[THE DATA]
------

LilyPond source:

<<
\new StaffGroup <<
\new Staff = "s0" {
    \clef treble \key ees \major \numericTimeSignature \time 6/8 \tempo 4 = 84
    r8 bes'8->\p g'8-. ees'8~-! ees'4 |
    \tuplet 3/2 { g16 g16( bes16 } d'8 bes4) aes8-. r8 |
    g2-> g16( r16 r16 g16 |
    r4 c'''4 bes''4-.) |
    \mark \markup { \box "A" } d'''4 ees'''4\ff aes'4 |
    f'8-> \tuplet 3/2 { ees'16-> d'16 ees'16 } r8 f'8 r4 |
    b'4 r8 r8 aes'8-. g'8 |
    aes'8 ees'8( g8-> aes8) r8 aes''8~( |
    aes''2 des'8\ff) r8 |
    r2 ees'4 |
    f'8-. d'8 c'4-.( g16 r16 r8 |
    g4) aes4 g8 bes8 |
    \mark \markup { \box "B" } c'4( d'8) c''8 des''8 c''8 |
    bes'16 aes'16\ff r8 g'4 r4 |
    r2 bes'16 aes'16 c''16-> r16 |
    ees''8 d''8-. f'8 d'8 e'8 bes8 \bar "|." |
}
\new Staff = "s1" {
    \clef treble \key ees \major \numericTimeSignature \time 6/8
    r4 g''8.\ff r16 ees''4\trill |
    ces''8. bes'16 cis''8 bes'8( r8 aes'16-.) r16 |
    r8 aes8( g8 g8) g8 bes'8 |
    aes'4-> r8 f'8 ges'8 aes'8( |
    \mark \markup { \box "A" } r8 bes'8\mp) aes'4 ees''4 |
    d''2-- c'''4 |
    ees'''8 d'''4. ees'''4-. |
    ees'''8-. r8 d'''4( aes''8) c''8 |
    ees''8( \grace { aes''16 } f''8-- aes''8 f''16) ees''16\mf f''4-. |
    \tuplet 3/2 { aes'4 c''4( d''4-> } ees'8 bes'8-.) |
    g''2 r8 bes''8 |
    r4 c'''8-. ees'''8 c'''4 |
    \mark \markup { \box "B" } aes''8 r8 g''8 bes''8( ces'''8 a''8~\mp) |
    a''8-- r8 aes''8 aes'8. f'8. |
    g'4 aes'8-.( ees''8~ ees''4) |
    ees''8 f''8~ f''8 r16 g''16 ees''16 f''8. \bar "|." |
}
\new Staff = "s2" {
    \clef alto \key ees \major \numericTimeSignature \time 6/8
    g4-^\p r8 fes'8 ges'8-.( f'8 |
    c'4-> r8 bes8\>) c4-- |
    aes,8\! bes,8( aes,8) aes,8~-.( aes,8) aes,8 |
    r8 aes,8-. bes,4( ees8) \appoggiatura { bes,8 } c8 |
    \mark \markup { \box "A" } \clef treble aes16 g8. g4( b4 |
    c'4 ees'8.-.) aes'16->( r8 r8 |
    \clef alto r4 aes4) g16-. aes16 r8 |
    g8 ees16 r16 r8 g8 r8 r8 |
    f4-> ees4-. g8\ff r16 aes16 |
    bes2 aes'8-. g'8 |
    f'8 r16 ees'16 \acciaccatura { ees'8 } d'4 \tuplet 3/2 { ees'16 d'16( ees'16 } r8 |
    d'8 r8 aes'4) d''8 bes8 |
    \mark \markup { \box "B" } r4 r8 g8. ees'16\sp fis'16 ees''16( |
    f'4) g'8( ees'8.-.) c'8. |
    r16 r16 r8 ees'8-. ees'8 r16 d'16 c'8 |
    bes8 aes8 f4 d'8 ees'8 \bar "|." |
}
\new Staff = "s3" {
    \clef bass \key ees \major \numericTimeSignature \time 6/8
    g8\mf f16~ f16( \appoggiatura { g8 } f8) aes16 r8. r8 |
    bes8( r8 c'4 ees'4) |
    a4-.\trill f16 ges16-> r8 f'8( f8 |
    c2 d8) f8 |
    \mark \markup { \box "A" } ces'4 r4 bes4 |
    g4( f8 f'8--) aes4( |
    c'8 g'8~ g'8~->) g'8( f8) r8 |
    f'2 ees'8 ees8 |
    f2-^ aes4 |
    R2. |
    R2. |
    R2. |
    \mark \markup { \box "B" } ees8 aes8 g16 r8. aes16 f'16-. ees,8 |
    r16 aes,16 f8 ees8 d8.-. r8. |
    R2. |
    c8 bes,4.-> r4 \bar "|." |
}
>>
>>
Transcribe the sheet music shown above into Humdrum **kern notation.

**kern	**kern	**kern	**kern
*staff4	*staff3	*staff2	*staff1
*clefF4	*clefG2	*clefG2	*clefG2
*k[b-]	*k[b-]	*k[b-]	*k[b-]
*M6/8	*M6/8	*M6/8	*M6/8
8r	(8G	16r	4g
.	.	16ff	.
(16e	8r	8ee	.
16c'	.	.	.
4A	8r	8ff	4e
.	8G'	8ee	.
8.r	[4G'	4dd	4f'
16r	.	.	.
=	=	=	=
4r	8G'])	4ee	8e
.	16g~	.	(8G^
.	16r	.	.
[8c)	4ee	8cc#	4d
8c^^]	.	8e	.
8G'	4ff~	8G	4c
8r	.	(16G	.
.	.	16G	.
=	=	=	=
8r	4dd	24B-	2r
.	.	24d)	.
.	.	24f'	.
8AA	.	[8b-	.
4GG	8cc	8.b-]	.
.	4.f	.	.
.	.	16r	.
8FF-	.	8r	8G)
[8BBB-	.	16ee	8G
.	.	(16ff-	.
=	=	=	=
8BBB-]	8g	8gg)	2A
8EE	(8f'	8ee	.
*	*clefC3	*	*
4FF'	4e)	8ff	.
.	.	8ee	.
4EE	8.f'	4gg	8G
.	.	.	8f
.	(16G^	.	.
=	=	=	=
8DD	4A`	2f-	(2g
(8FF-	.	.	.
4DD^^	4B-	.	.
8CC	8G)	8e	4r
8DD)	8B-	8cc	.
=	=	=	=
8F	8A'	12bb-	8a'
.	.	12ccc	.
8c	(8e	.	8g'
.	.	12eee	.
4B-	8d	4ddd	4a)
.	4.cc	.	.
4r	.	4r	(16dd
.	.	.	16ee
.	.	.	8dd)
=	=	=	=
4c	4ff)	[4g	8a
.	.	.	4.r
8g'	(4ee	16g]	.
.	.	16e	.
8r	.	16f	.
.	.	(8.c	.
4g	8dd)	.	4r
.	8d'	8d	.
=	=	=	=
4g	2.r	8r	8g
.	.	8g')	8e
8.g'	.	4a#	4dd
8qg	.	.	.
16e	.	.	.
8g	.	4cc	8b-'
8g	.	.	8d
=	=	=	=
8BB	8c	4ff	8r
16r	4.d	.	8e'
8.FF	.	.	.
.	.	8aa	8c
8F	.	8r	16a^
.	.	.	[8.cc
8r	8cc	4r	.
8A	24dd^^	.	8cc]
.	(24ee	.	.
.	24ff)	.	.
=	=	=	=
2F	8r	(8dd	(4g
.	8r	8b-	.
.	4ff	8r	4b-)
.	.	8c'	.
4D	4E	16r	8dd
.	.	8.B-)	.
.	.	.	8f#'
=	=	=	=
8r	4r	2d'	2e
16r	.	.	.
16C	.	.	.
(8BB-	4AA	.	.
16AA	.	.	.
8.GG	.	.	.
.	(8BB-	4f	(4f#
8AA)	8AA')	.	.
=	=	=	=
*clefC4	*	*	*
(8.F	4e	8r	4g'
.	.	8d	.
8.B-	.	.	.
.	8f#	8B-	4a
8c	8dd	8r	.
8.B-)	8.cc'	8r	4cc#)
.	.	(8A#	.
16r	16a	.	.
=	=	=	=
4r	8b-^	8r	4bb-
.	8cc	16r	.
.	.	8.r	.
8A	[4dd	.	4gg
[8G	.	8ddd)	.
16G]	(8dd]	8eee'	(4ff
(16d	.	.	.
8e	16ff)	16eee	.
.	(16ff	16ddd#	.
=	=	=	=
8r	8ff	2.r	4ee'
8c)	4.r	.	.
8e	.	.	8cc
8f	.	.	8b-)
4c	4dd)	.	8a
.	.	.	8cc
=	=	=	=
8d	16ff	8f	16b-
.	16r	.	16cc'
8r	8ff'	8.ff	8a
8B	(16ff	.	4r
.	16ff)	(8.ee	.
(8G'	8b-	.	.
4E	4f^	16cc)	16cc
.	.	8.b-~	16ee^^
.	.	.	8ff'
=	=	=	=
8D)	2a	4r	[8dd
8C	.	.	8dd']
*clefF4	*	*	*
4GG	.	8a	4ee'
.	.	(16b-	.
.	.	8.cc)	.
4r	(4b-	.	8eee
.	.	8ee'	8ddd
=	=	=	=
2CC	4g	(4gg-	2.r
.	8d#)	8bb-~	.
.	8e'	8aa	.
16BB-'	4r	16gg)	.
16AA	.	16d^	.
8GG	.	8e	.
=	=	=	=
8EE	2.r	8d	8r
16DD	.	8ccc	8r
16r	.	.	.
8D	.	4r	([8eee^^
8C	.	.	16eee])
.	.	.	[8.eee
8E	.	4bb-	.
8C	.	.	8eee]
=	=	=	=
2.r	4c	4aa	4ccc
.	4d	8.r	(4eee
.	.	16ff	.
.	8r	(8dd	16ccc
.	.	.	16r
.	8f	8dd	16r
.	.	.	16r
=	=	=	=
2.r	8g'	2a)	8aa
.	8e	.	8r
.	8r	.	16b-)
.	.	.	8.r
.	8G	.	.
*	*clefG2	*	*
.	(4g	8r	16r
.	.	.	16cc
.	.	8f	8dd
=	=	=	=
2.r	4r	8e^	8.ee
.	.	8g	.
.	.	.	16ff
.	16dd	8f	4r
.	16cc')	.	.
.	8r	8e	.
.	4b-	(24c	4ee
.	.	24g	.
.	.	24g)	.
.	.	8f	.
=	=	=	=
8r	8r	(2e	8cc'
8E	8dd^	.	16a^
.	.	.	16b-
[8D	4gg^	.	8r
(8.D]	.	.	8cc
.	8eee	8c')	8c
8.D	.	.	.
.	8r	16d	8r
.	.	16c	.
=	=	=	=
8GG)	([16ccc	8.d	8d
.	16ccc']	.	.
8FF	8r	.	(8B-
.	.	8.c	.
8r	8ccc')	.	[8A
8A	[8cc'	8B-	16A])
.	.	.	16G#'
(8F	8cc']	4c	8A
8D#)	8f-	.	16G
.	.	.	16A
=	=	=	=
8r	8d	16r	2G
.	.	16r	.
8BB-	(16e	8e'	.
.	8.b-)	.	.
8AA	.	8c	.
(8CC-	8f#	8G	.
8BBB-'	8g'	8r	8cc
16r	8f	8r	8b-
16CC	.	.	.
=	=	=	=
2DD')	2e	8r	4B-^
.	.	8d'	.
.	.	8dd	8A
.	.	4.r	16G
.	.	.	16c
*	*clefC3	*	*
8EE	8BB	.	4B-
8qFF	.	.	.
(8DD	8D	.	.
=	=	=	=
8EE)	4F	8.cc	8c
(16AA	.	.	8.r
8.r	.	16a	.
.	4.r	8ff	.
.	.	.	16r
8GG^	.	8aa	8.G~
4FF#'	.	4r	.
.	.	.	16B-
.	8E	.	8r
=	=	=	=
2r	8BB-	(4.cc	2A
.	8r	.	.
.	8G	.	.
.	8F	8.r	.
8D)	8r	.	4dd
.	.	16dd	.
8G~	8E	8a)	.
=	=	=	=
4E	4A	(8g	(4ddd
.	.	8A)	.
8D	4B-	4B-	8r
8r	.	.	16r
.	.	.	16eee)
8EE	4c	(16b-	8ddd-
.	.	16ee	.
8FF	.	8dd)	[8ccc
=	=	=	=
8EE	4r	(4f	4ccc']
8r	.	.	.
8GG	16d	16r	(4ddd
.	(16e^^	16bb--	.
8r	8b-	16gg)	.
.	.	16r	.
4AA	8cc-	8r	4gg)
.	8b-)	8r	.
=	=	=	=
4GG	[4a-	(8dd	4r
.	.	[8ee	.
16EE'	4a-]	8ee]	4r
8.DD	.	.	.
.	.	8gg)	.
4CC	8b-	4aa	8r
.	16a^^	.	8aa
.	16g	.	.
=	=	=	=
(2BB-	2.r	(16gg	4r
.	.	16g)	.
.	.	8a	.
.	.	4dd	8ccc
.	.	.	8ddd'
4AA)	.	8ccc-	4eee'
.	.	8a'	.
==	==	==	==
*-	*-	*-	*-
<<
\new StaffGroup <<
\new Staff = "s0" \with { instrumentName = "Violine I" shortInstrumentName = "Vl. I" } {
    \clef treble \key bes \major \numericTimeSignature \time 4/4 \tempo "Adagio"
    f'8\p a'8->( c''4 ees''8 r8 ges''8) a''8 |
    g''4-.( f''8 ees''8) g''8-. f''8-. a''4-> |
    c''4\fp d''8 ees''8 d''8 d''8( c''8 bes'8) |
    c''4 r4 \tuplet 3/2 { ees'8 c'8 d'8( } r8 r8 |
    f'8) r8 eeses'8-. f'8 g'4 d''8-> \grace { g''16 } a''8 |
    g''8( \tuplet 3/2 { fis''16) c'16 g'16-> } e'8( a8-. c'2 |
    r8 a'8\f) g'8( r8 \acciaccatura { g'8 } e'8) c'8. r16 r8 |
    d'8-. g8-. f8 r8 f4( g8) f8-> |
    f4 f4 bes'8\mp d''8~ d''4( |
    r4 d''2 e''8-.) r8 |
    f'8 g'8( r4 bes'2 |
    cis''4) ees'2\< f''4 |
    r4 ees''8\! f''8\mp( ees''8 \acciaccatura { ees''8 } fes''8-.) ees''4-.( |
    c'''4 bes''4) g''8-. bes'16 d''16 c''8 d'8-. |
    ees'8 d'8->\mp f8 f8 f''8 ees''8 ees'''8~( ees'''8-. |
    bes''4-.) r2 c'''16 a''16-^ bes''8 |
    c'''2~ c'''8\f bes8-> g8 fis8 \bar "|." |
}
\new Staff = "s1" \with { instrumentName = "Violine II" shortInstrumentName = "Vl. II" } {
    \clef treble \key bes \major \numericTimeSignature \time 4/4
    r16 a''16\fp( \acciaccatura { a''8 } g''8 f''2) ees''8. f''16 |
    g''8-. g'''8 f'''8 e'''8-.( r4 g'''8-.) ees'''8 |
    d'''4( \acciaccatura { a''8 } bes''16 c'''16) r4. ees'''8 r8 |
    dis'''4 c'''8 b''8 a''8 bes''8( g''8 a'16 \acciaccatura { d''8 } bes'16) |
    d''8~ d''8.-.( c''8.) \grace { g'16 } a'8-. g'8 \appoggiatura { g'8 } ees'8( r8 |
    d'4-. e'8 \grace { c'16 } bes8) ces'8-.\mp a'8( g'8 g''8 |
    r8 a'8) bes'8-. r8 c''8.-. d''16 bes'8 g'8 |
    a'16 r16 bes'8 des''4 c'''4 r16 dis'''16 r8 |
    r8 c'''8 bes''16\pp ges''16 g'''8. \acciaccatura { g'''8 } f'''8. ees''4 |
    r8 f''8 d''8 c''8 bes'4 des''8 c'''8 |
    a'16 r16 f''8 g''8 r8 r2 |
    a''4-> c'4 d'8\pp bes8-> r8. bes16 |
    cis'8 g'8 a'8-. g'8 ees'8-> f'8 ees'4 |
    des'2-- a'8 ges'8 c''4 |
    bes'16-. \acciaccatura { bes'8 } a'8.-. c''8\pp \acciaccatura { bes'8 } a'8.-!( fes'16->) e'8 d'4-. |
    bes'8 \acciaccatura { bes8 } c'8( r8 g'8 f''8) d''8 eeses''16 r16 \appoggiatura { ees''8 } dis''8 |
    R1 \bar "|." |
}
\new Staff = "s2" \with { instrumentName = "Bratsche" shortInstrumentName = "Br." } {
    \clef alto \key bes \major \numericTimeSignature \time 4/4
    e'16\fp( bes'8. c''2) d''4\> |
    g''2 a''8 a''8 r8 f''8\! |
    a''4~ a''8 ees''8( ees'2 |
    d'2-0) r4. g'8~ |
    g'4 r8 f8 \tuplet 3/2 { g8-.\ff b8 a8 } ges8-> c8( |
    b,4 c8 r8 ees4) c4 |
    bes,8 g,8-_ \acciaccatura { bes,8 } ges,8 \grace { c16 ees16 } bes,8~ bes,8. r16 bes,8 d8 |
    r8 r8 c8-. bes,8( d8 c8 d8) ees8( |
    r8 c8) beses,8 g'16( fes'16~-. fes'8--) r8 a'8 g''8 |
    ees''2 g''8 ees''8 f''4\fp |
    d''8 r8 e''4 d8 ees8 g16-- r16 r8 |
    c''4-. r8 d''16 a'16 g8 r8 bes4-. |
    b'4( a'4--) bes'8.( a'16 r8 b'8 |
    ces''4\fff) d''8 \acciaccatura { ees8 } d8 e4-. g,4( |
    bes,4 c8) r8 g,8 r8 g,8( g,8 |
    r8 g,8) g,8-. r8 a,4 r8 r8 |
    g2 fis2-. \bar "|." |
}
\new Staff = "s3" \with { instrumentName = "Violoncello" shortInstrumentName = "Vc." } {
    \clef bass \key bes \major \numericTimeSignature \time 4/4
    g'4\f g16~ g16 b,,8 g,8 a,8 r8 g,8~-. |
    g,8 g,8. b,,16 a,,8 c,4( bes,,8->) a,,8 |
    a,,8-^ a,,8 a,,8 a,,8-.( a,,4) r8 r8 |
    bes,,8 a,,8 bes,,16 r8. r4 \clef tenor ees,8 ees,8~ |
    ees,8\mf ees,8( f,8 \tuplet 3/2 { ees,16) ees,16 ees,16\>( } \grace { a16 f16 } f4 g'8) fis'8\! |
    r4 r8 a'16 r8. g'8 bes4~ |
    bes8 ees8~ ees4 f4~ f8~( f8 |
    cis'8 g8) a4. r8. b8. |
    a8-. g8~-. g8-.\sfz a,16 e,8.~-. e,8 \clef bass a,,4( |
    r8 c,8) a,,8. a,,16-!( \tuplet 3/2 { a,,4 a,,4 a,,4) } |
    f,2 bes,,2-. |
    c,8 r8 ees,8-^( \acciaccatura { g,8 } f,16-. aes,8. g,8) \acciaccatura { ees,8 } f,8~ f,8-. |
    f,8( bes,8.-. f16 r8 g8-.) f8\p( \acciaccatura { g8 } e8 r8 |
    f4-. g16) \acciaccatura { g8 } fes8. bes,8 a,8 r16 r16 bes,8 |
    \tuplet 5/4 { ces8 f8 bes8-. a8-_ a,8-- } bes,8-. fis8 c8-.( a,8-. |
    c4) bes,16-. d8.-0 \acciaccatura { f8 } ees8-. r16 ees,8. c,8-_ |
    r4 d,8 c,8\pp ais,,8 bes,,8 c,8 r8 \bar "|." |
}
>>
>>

------

[STATED PROBLEM] Extract from the data above each line that contains the string "tempo".

[RESULT FOR THIS EXERCISE]
    \clef treble \key ees \major \numericTimeSignature \time 6/8 \tempo 4 = 84
    \clef treble \key bes \major \numericTimeSignature \time 4/4 \tempo "Adagio"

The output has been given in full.